PROBLEM> Look in the data below for the line that contains "yellow flashlight [284,207,333,268]". Copy that line and the remaining lines exactly.

SUPPLIED DATA>

========================================================================

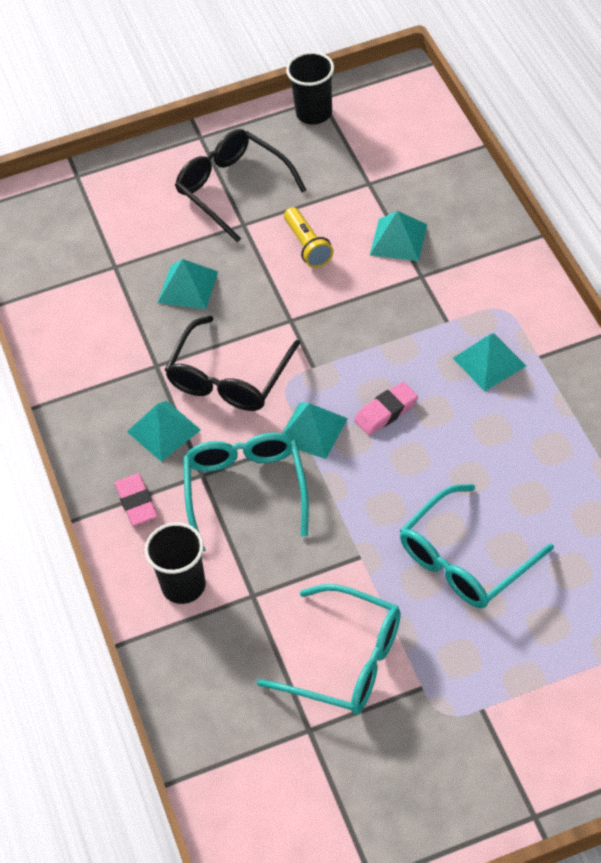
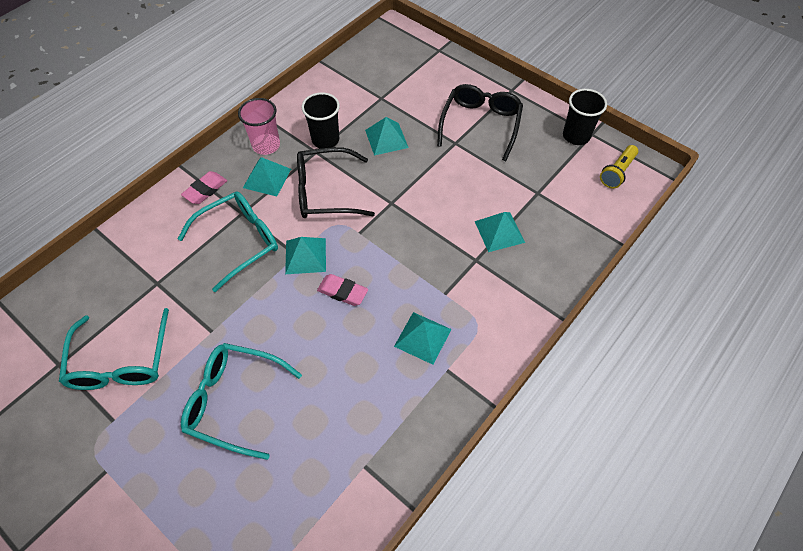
camera: 55 degrees right, 5 degrees up
black cup [145,522,206,604] -> black cup moved to [301,92,340,149]
yellow flashlight [284,207,333,268] -> yellow flashlight moved to [600,145,638,188]
none -> pink cup [238,98,280,155]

========================================================================

SOLUTION TO THIS TASK>
yellow flashlight [284,207,333,268] -> yellow flashlight moved to [600,145,638,188]
none -> pink cup [238,98,280,155]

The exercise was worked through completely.